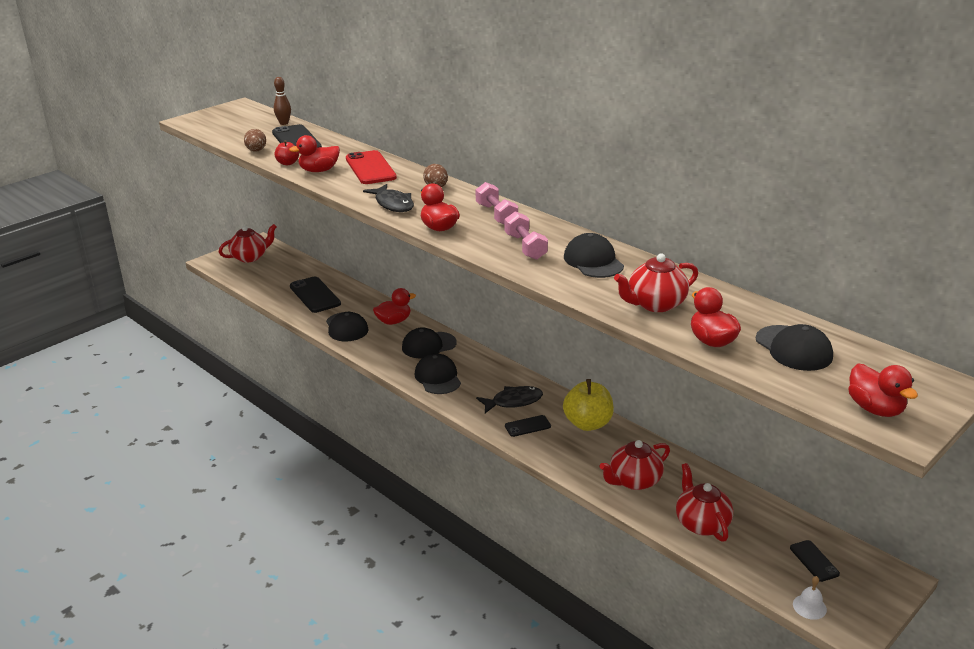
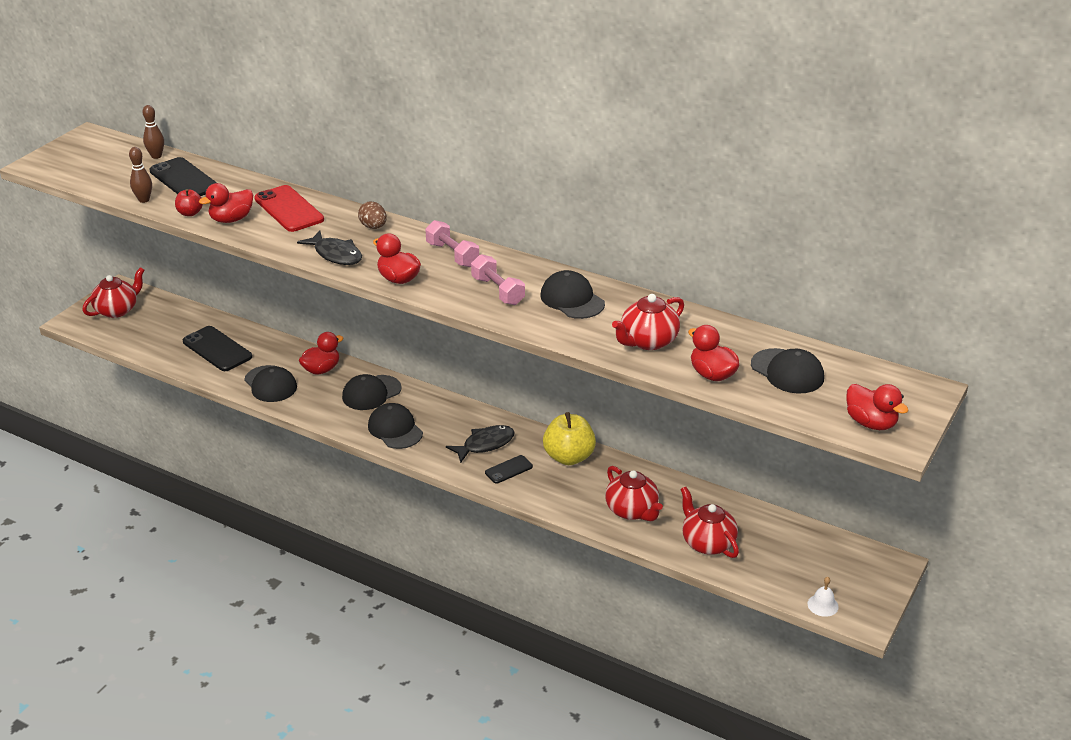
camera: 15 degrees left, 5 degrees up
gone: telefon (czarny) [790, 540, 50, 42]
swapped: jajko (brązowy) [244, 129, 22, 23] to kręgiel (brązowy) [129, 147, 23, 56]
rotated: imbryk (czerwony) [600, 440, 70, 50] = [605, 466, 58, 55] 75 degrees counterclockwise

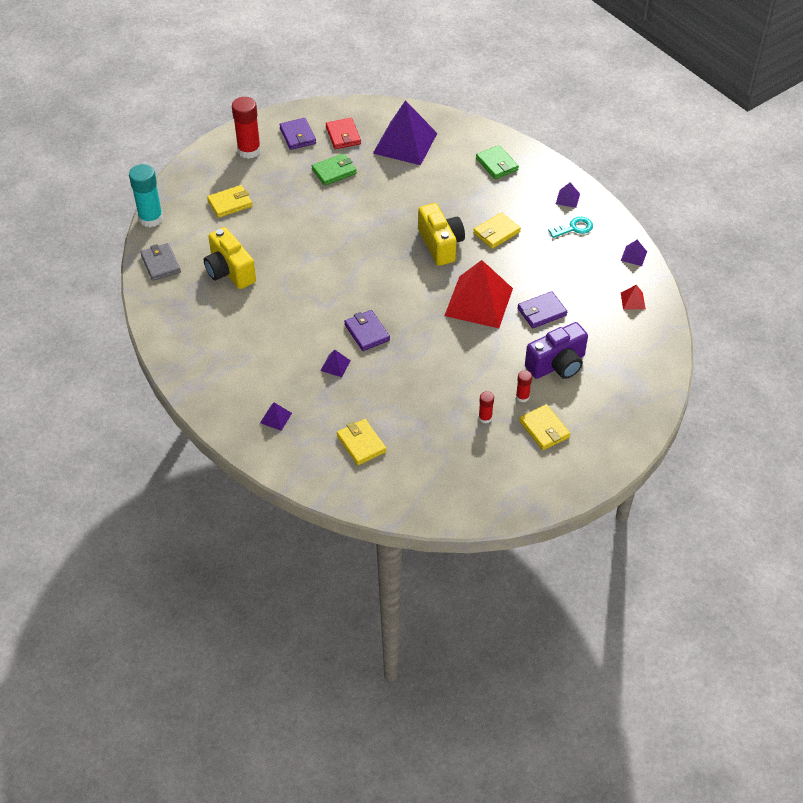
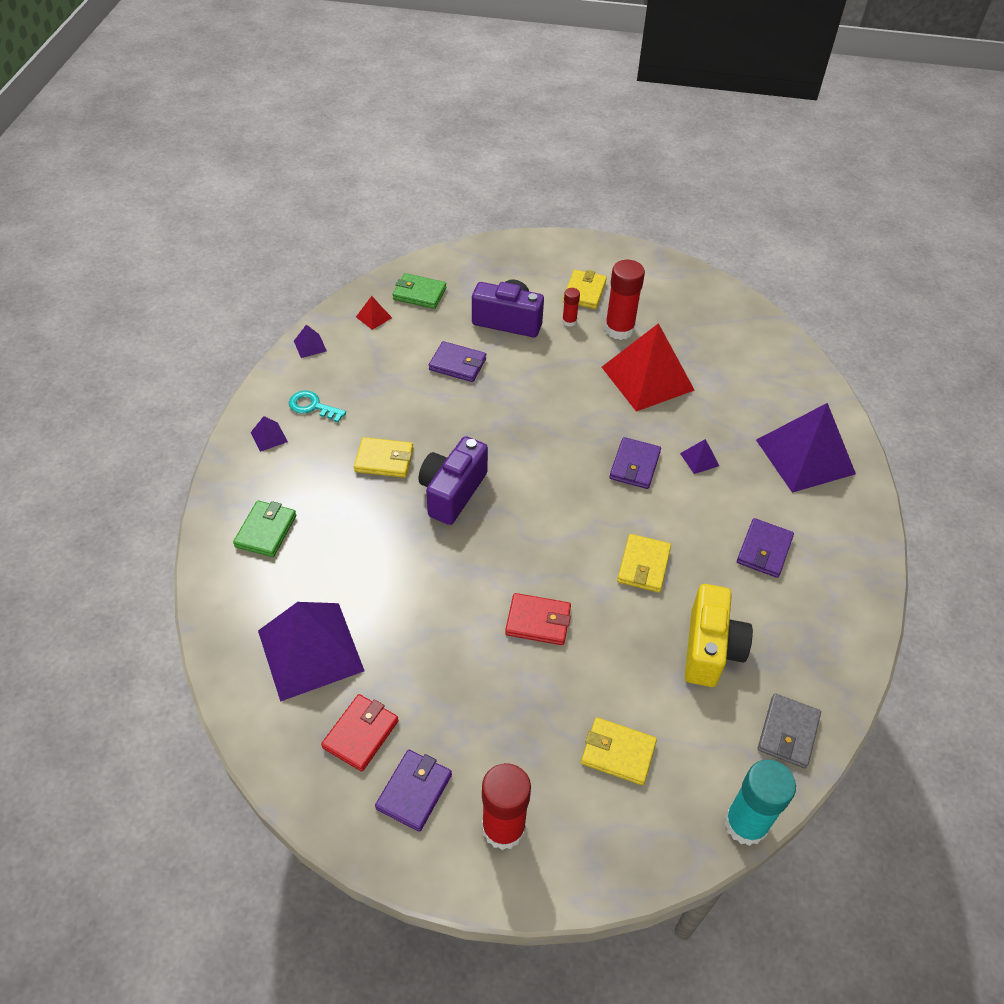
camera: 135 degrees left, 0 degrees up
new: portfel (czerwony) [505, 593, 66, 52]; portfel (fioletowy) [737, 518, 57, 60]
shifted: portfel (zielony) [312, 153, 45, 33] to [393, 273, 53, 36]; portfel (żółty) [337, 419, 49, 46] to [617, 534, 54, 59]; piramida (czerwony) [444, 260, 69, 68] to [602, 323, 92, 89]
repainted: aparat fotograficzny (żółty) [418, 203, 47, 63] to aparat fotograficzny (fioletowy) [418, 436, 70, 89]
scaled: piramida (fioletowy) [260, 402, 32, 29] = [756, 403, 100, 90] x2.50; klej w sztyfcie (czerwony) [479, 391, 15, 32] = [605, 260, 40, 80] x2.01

...

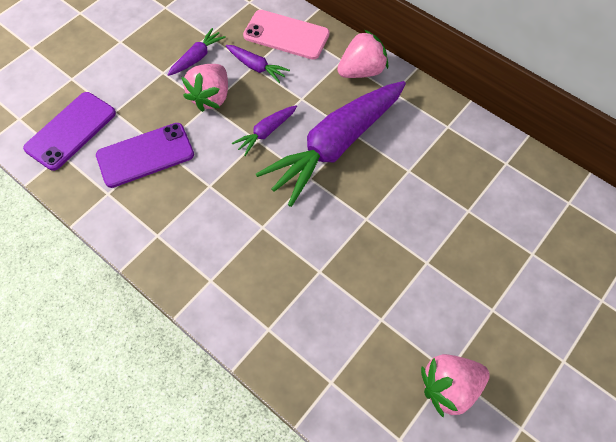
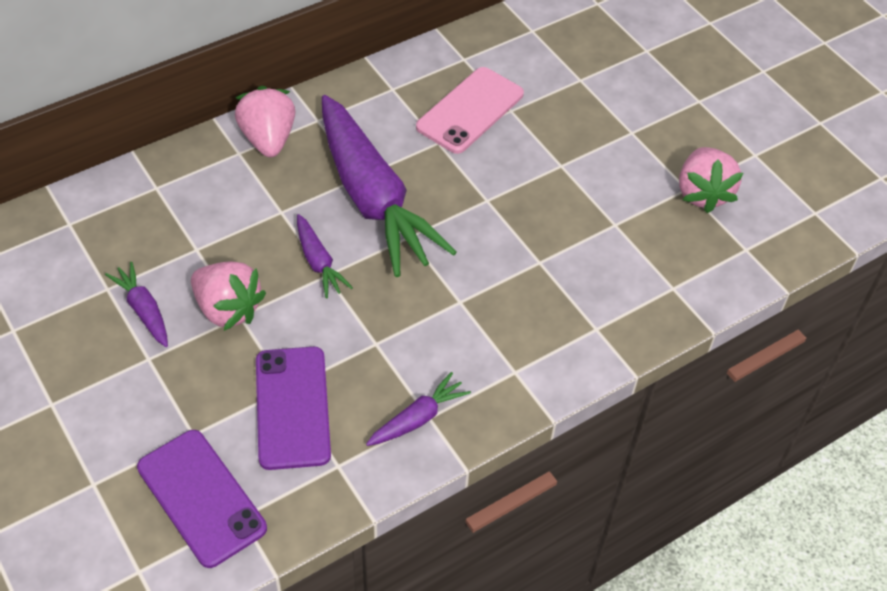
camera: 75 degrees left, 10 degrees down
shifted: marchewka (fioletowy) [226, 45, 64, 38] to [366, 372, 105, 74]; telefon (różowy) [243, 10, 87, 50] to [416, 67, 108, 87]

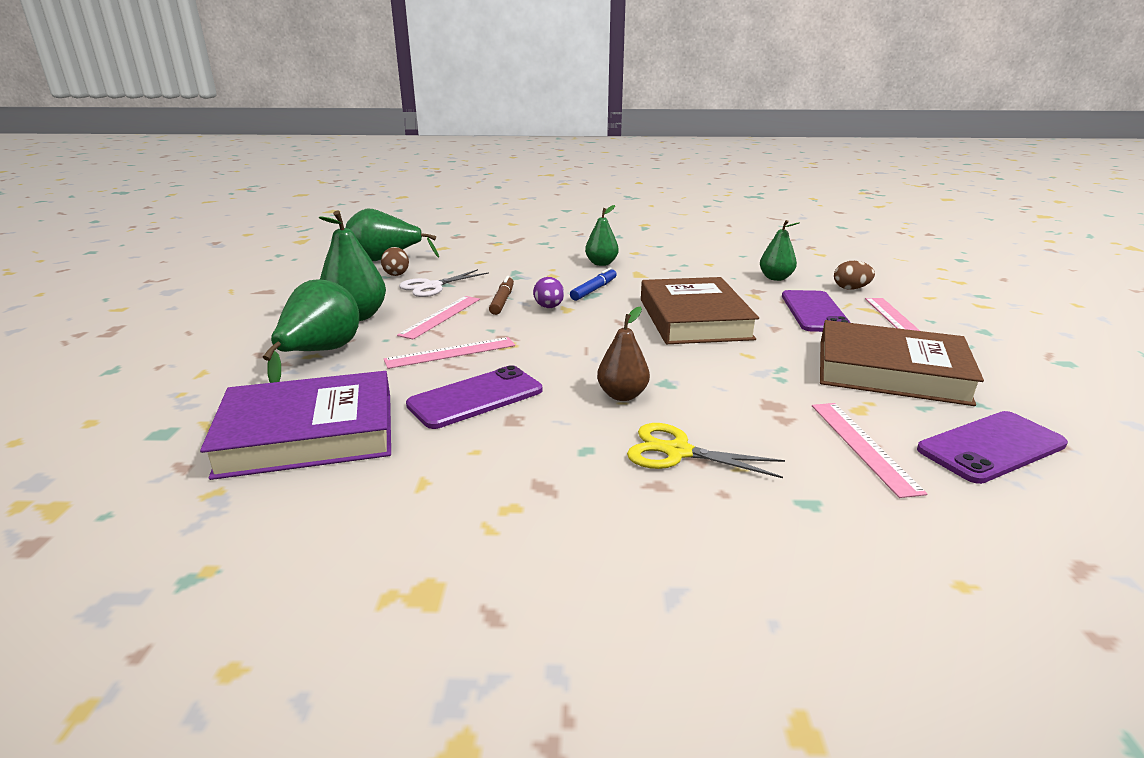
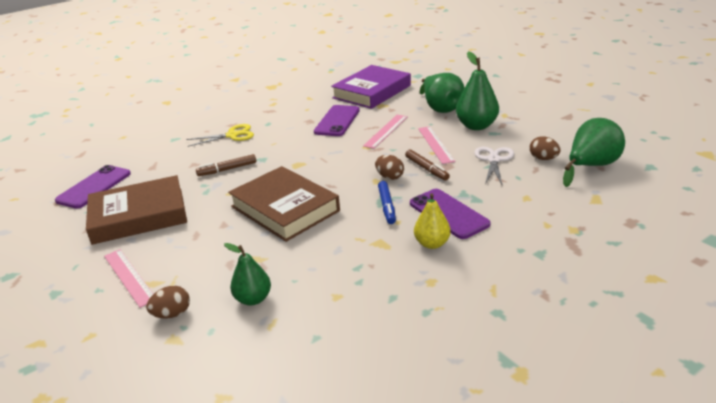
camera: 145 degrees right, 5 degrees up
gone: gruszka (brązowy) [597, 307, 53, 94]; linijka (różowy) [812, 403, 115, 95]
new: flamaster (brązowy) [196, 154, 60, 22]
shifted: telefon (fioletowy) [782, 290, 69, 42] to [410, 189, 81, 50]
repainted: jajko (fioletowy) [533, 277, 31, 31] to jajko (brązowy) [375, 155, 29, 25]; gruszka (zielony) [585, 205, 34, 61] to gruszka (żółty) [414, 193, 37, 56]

# Work item
Looking at the entries above, can you reproduce exactly the lines from the one that holds "camera: 15 degrees left, 5 degrees up" through the one that holds "swapped: jajko (brązowy)", and only those?

# Answer for this exercise
camera: 15 degrees left, 5 degrees up
gone: telefon (czarny) [790, 540, 50, 42]
swapped: jajko (brązowy) [244, 129, 22, 23] to kręgiel (brązowy) [129, 147, 23, 56]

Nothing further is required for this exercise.